What you should do:
Could you find each line of the data below that contains the word "dumbbell" and copy those lines?

Records supplied:
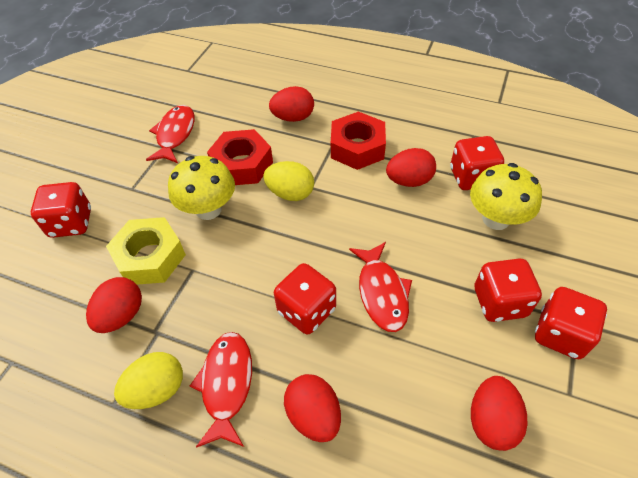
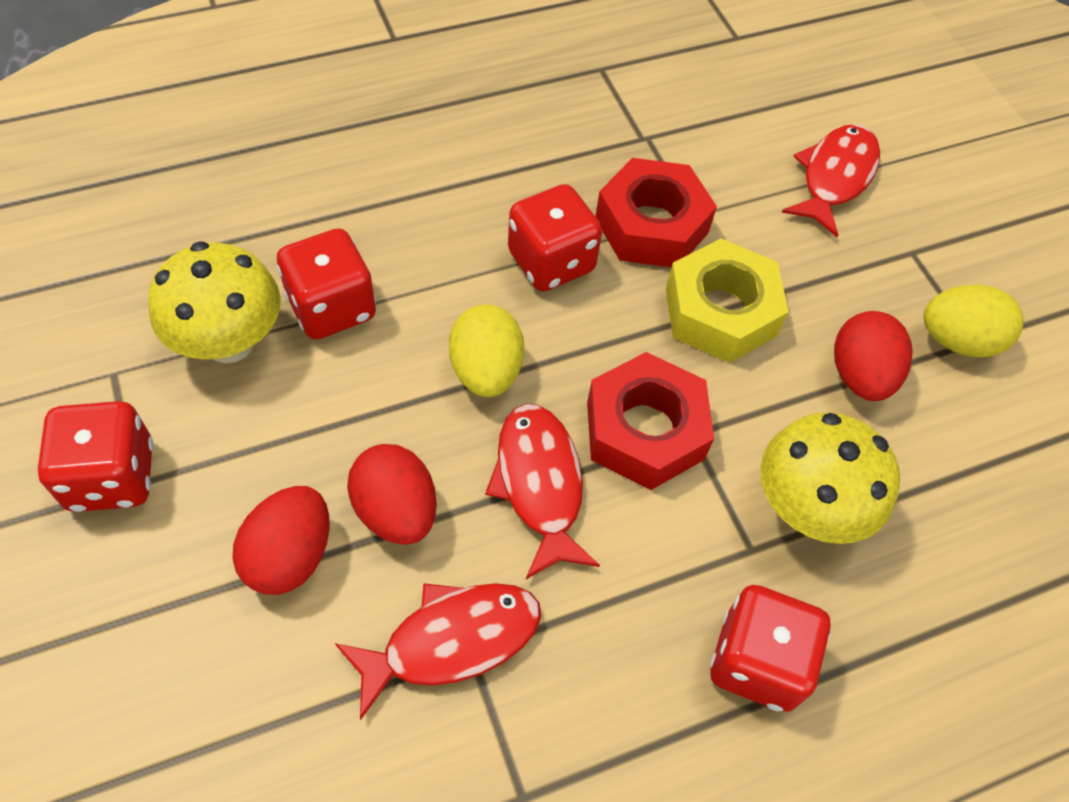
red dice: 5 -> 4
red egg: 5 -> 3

==

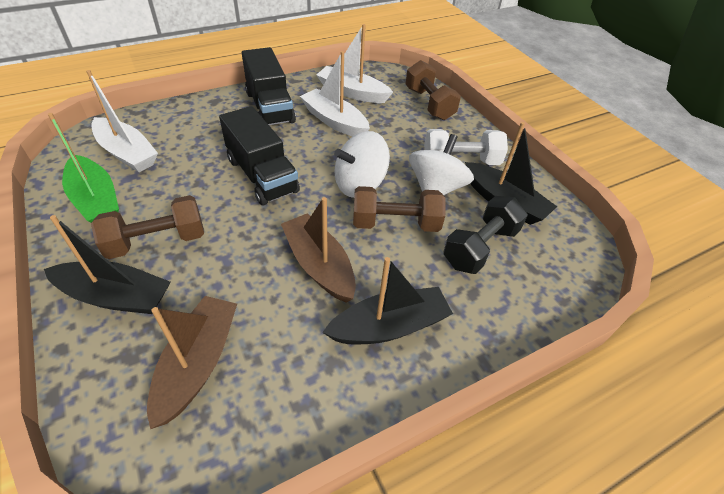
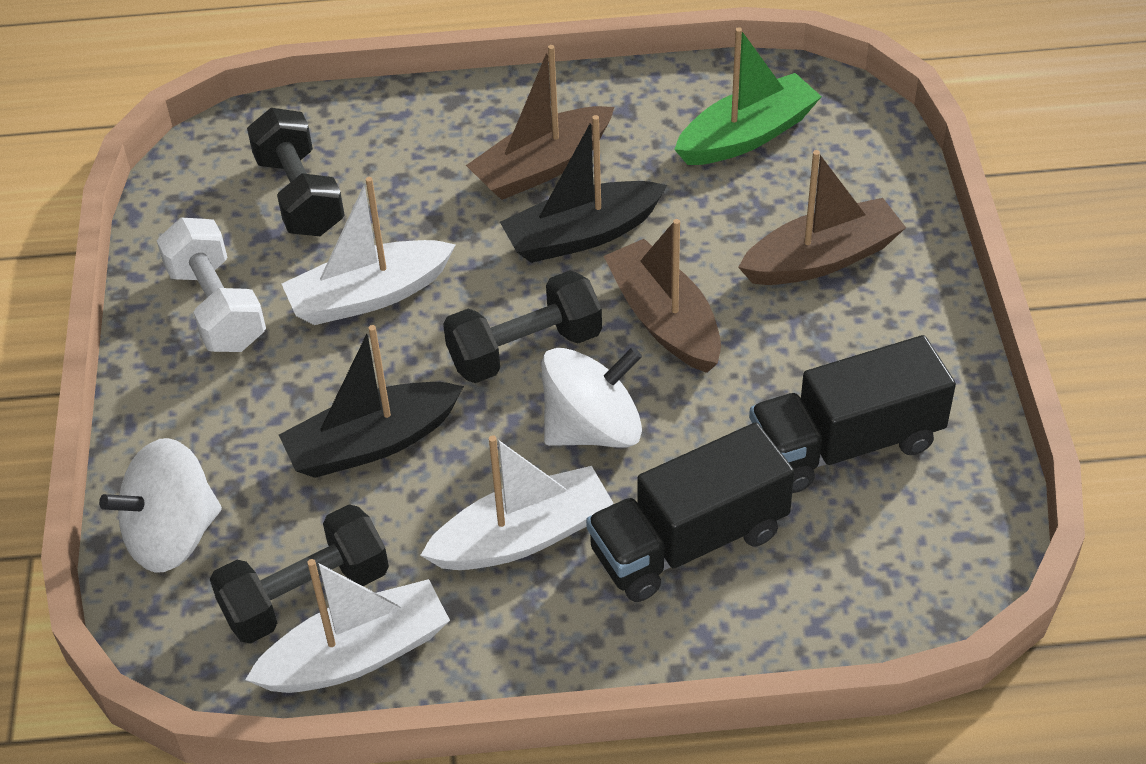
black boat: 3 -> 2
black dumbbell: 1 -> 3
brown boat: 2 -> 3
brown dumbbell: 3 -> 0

Output:
black dumbbell: 1 -> 3
brown dumbbell: 3 -> 0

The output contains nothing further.